-- Data in this exercise follows --
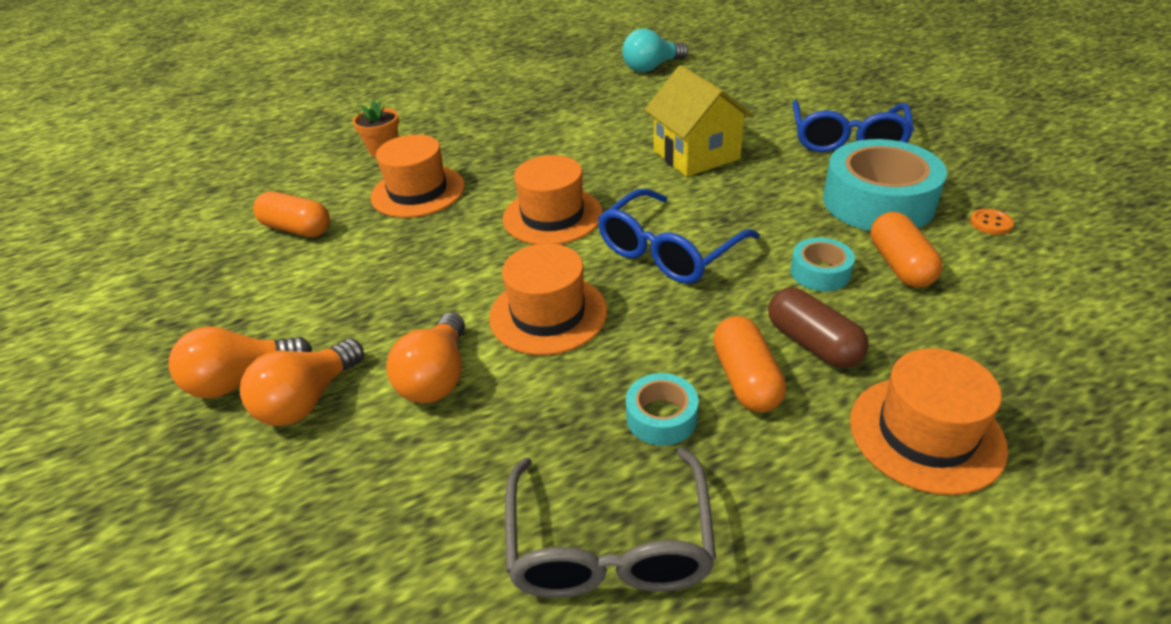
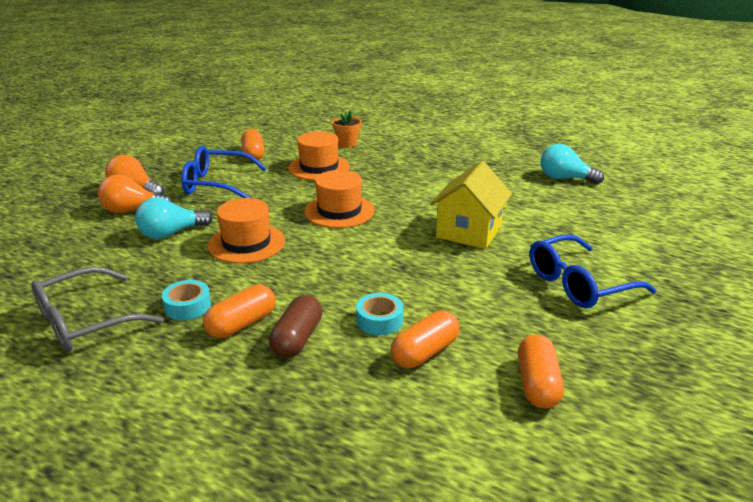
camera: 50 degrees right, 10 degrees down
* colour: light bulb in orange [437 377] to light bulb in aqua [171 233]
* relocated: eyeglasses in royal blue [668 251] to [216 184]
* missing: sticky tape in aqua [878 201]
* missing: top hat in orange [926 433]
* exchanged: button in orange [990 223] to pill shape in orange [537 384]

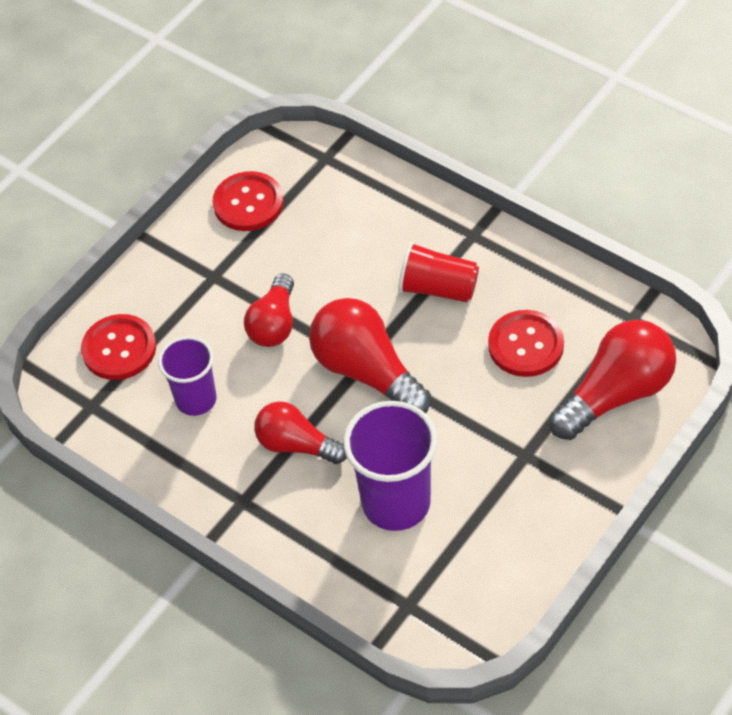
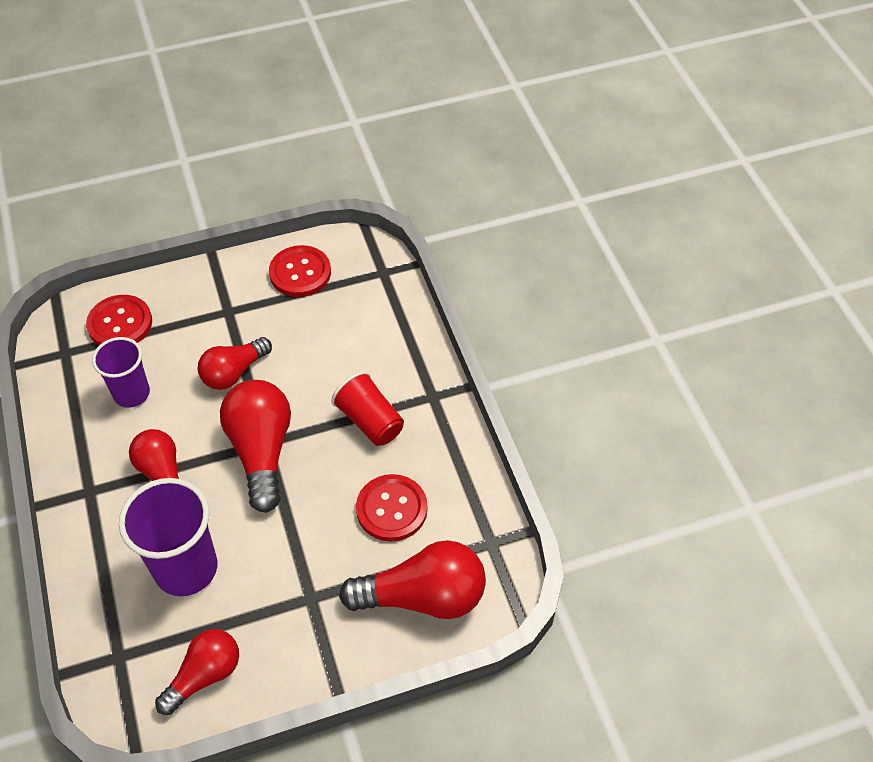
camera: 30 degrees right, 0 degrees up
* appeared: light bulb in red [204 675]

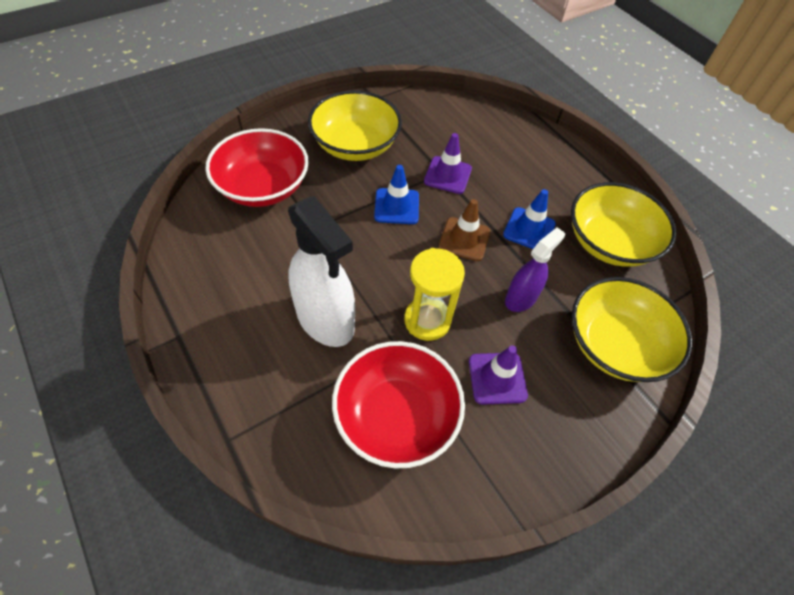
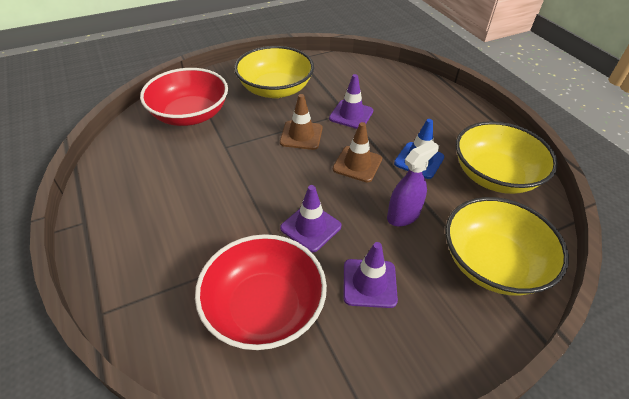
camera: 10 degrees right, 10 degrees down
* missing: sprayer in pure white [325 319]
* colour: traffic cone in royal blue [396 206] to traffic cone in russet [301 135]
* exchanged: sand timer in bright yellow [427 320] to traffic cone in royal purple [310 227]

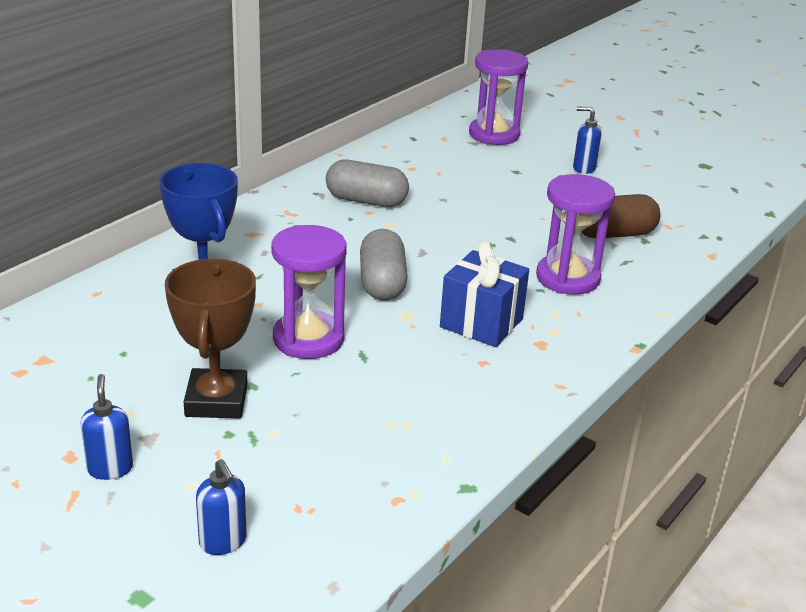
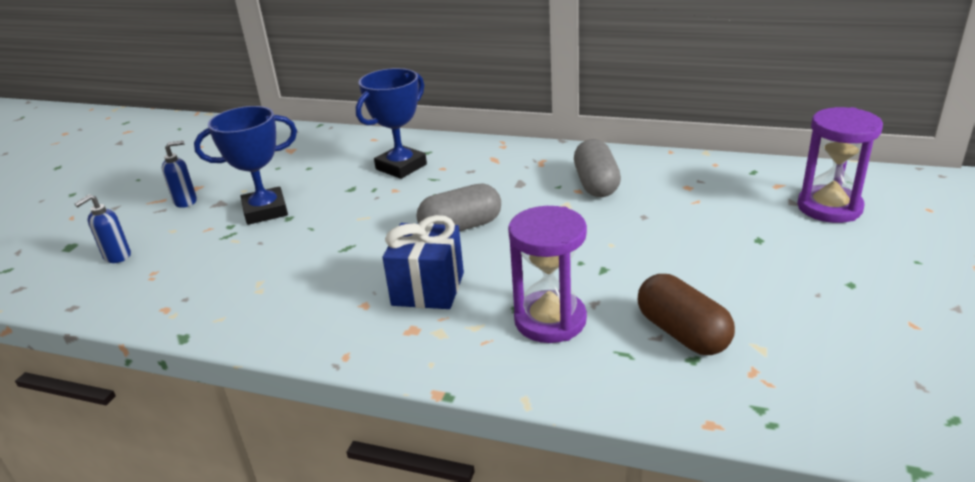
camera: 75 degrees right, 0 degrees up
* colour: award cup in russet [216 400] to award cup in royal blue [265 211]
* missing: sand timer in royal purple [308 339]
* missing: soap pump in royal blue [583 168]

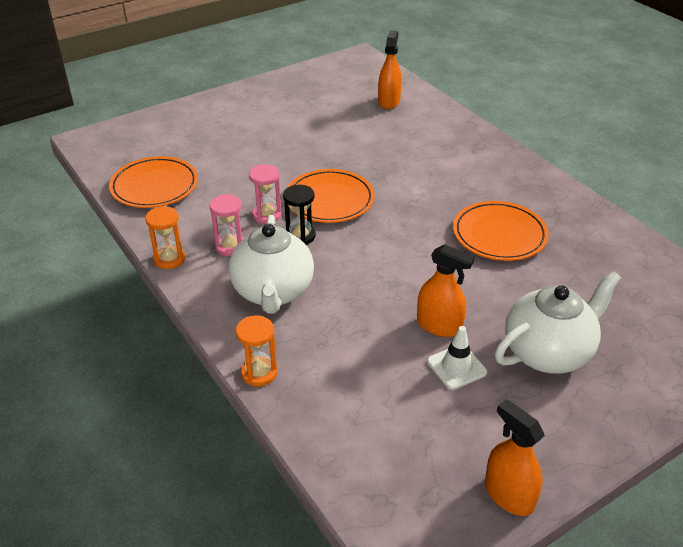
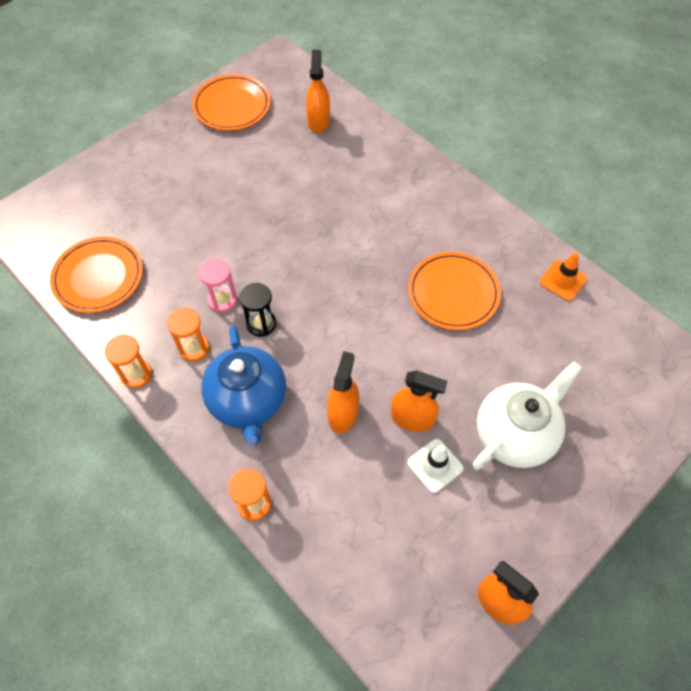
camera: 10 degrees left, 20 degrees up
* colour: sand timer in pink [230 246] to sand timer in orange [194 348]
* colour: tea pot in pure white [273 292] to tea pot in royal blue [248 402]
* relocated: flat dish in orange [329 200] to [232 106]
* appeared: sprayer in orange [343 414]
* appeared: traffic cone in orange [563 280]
-- Data in this exercise concluded --
Output all of the records exactly as they appear above, but not the pictures.

camera: 50 degrees right, 10 degrees down
* colour: light bulb in orange [437 377] to light bulb in aqua [171 233]
* relocated: eyeglasses in royal blue [668 251] to [216 184]
* missing: sticky tape in aqua [878 201]
* missing: top hat in orange [926 433]
* exchanged: button in orange [990 223] to pill shape in orange [537 384]

camera: 30 degrees right, 0 degrees up
* appeared: light bulb in red [204 675]

camera: 10 degrees right, 10 degrees down
* missing: sprayer in pure white [325 319]
* colour: traffic cone in royal blue [396 206] to traffic cone in russet [301 135]
* exchanged: sand timer in bright yellow [427 320] to traffic cone in royal purple [310 227]

camera: 75 degrees right, 0 degrees up
* colour: award cup in russet [216 400] to award cup in royal blue [265 211]
* missing: sand timer in royal purple [308 339]
* missing: soap pump in royal blue [583 168]

camera: 10 degrees left, 20 degrees up
* colour: sand timer in pink [230 246] to sand timer in orange [194 348]
* colour: tea pot in pure white [273 292] to tea pot in royal blue [248 402]
* relocated: flat dish in orange [329 200] to [232 106]
* appeared: sprayer in orange [343 414]
* appeared: traffic cone in orange [563 280]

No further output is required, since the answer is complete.